**What is needed:** Where does the word "zener" appear in the data? Copy every line that holds it.
*** Material provided Section Begins ***
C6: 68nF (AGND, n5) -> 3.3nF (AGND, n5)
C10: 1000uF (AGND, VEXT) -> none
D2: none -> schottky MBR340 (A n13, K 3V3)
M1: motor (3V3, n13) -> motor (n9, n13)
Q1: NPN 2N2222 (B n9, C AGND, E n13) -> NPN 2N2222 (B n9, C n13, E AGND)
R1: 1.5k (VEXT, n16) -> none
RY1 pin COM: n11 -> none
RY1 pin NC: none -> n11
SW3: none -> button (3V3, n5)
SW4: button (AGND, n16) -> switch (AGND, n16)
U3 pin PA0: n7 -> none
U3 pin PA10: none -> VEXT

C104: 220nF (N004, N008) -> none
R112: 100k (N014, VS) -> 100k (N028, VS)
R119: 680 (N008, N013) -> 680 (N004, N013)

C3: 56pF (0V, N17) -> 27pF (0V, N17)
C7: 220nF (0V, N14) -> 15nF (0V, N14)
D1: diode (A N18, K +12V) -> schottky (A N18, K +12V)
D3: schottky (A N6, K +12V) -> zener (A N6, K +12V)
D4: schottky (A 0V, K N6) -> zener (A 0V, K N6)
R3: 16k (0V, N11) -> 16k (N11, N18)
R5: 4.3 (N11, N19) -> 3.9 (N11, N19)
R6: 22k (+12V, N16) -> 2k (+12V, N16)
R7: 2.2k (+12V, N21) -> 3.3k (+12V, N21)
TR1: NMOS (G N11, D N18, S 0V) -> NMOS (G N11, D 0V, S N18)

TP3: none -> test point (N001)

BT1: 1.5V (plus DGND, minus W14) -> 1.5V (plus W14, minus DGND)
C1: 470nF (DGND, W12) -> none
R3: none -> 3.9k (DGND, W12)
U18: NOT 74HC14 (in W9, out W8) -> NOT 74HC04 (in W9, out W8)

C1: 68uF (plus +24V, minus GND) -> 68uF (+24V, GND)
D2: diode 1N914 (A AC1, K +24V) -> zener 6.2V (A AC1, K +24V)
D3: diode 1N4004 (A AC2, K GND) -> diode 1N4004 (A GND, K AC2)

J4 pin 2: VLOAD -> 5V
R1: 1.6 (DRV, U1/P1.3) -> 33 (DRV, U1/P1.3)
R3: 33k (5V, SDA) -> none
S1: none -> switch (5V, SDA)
*** Material provided Section Ends ***
**Solution:**
D3: schottky (A N6, K +12V) -> zener (A N6, K +12V)
D4: schottky (A 0V, K N6) -> zener (A 0V, K N6)
D2: diode 1N914 (A AC1, K +24V) -> zener 6.2V (A AC1, K +24V)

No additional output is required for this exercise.